==== DATA FOR THE TASK
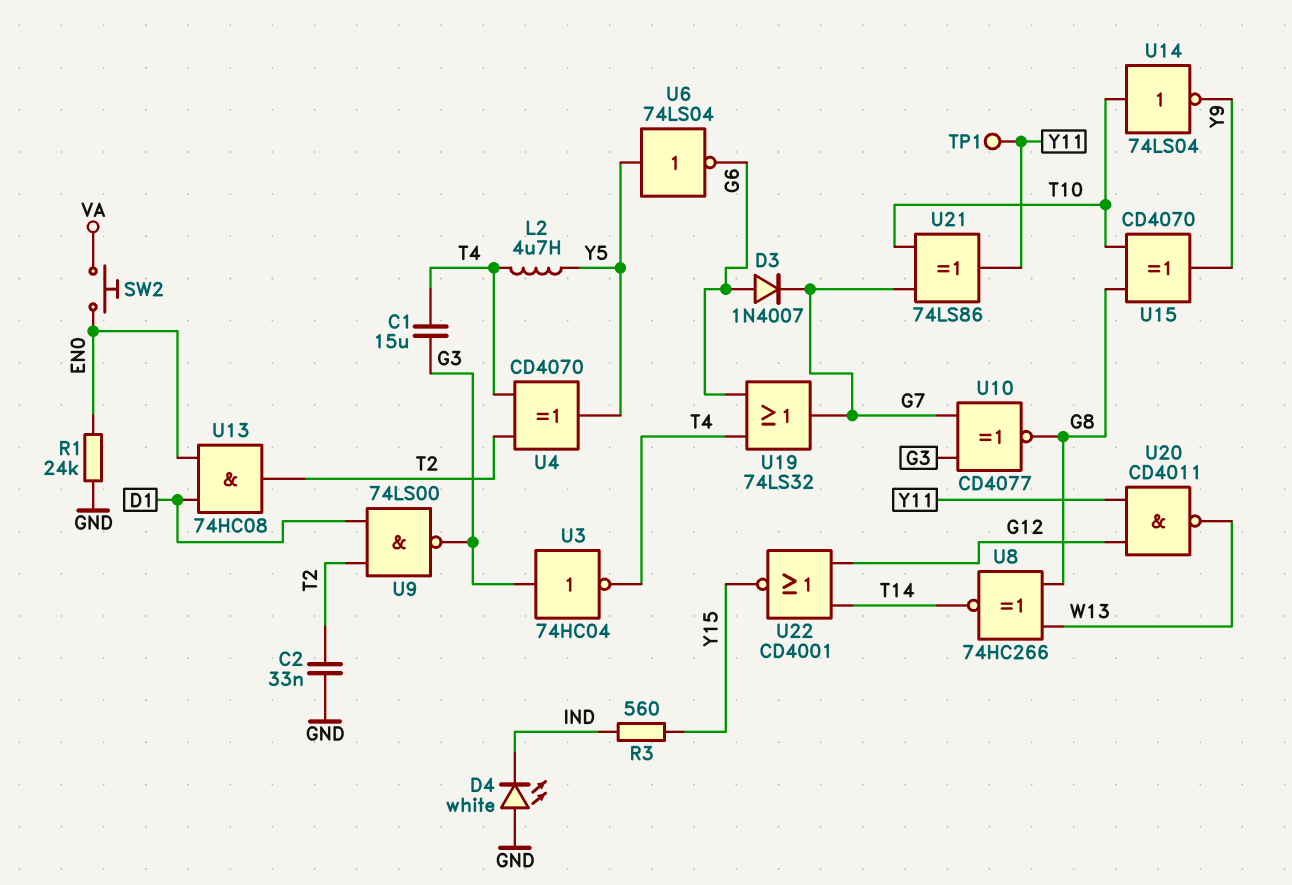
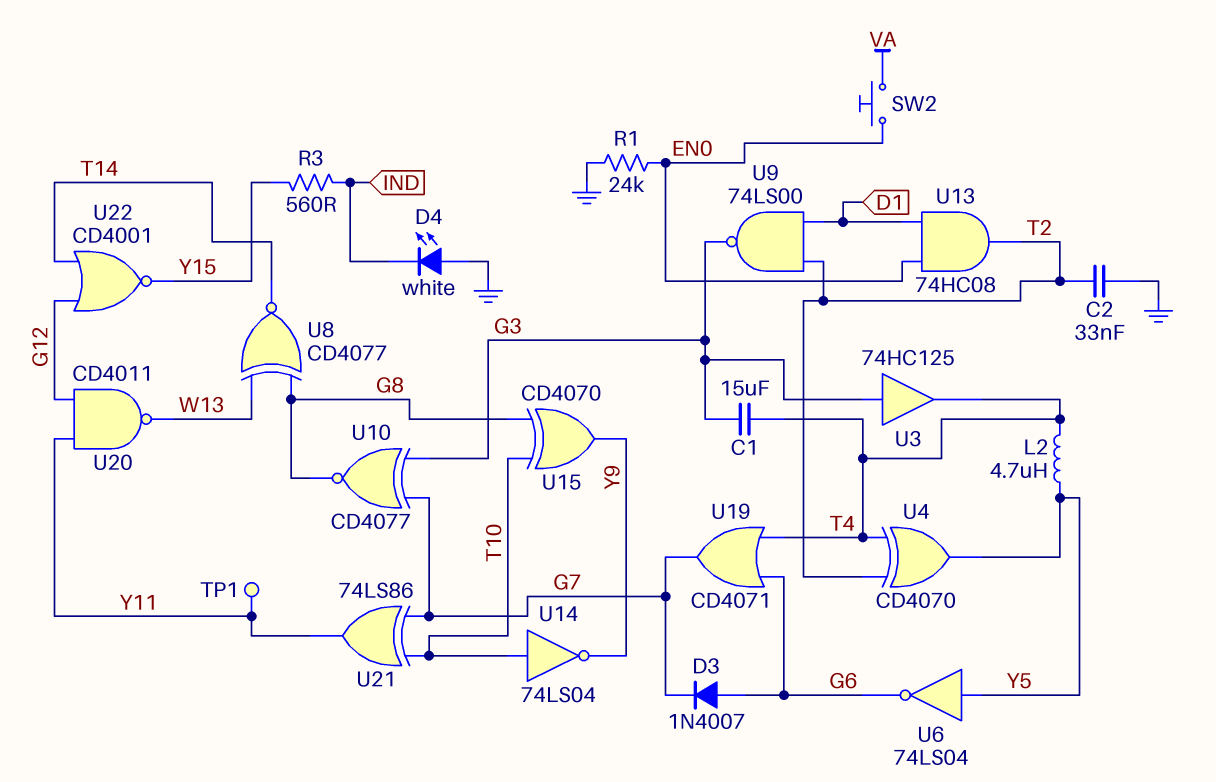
U3: NOT 74HC04 (in G3, out T4) -> buffer 74HC125 (in G3, out T4)
U8: XNOR 74HC266 (in G8, in W13, out T14) -> XNOR CD4077 (in G8, in W13, out T14)
U19: OR 74LS32 (in G6, in T4, out G7) -> OR CD4071 (in G6, in T4, out G7)

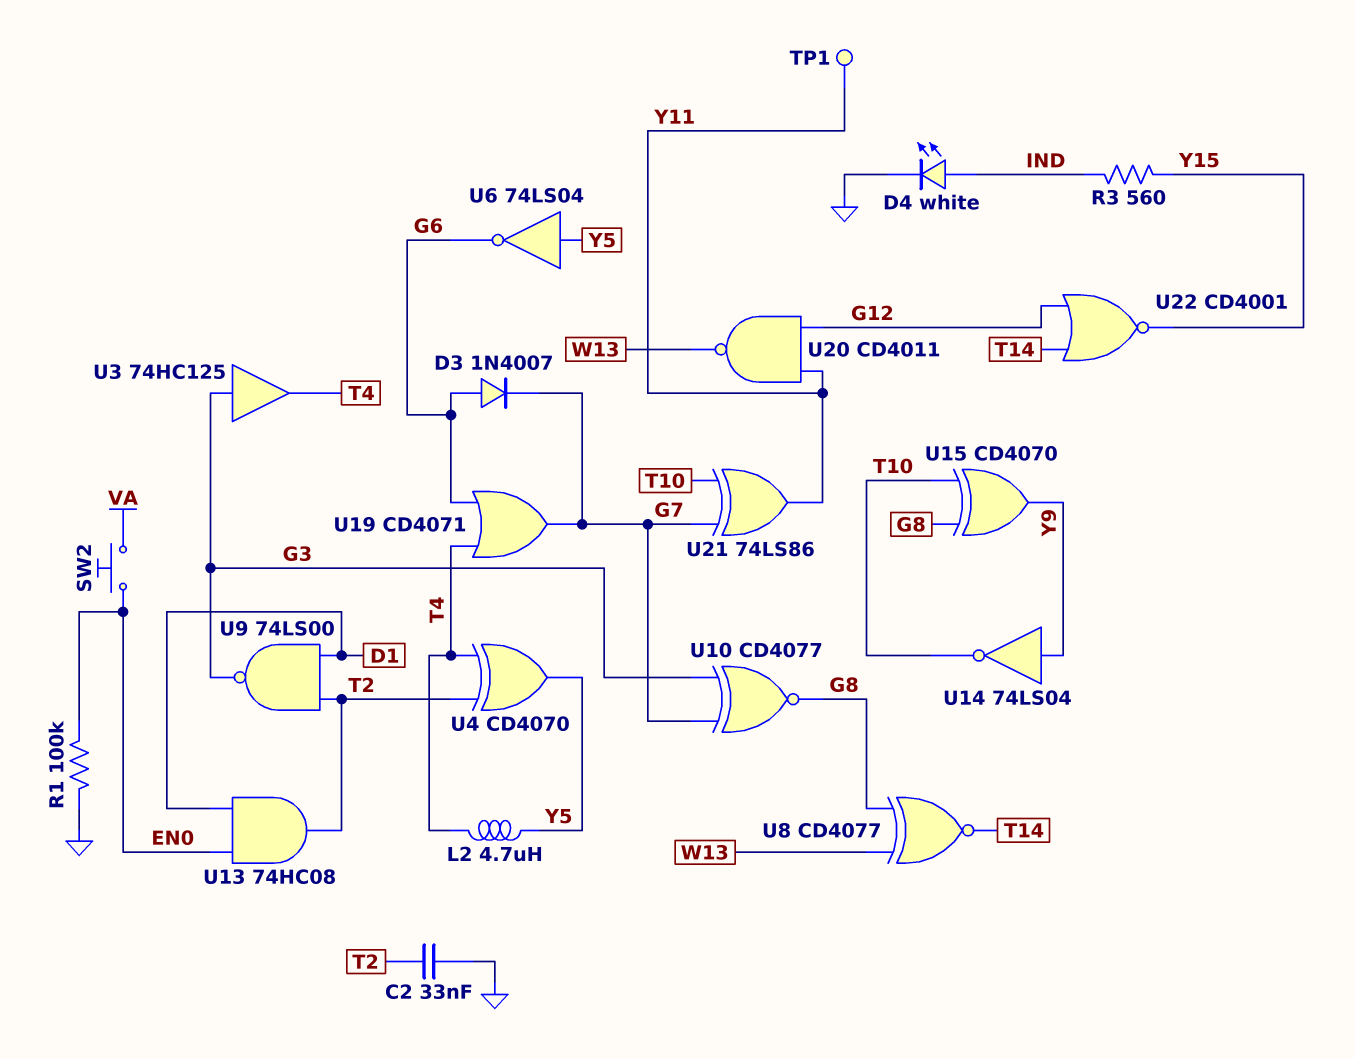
C1: 15uF (G3, T4) -> none
D4: LED white (A GND, K IND) -> LED white (A IND, K GND)
R1: 24k (EN0, GND) -> 100k (EN0, GND)
U14: NOT 74LS04 (in T10, out Y9) -> NOT 74LS04 (in Y9, out T10)

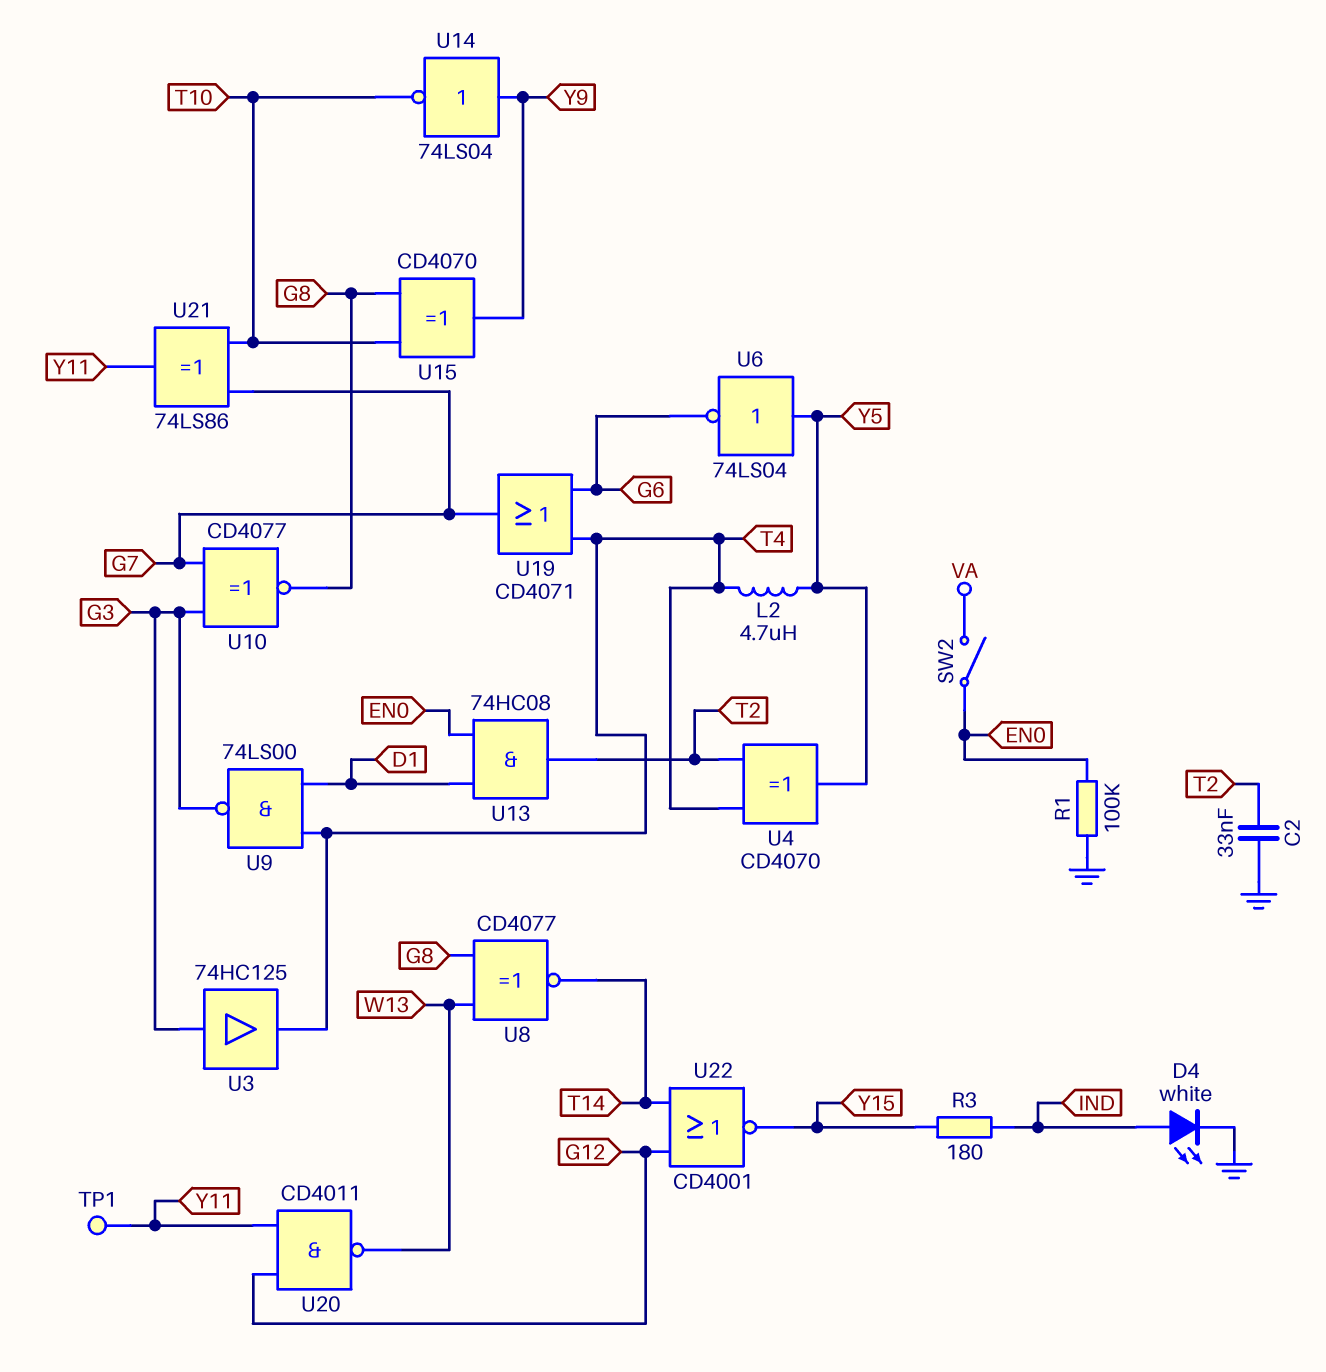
D3: diode 1N4007 (A G6, K G7) -> none
R3: 560 (IND, Y15) -> 180 (IND, Y15)
SW2: button (EN0, VA) -> switch (EN0, VA)
U9: NAND 74LS00 (in D1, in T2, out G3) -> NAND 74LS00 (in D1, in T4, out G3)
========
_TASK TO COMPLETE_: In the lines above, find the word "none" and copy each line that contains it.

_OUTPUT OF THE EXERCISE_:
C1: 15uF (G3, T4) -> none
D3: diode 1N4007 (A G6, K G7) -> none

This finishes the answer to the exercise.